(Records contained in a dataset)
===

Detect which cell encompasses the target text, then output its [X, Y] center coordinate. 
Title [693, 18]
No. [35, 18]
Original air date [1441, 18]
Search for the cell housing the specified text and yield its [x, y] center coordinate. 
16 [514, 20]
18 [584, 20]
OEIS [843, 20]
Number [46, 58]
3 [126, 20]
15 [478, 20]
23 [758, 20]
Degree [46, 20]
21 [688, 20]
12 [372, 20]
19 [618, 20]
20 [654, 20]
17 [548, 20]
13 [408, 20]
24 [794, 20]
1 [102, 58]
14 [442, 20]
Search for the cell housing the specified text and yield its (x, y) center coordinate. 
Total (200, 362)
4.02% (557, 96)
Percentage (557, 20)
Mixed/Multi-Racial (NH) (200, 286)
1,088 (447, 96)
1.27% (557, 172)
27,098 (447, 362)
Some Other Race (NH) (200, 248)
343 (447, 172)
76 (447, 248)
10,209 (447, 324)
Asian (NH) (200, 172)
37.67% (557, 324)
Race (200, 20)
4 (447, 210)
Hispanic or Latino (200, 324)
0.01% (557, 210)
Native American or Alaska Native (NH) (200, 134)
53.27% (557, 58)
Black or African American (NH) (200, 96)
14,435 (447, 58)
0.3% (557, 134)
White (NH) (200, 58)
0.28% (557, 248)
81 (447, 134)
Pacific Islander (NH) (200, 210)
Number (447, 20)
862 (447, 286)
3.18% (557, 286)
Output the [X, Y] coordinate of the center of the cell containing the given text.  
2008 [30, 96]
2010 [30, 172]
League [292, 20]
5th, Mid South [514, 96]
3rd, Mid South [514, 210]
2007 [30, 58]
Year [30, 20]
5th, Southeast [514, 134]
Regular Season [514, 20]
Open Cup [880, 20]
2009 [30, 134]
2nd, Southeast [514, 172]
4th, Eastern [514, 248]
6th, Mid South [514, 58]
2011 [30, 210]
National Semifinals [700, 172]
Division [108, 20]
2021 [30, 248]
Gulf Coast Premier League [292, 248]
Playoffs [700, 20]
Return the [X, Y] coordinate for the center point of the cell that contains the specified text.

===

REQUIRED WORK ->
Update the rows from the start of the records through the line with "12 [372, 20]" by changing "center coordinate" to "midpoint coordinate" and leaving everything else unchanged.

RESPONSE TO THE TASK ->
Detect which cell encompasses the target text, then output its [X, Y] midpoint coordinate. 
Title [693, 18]
No. [35, 18]
Original air date [1441, 18]
Search for the cell housing the specified text and yield its [x, y] midpoint coordinate. 
16 [514, 20]
18 [584, 20]
OEIS [843, 20]
Number [46, 58]
3 [126, 20]
15 [478, 20]
23 [758, 20]
Degree [46, 20]
21 [688, 20]
12 [372, 20]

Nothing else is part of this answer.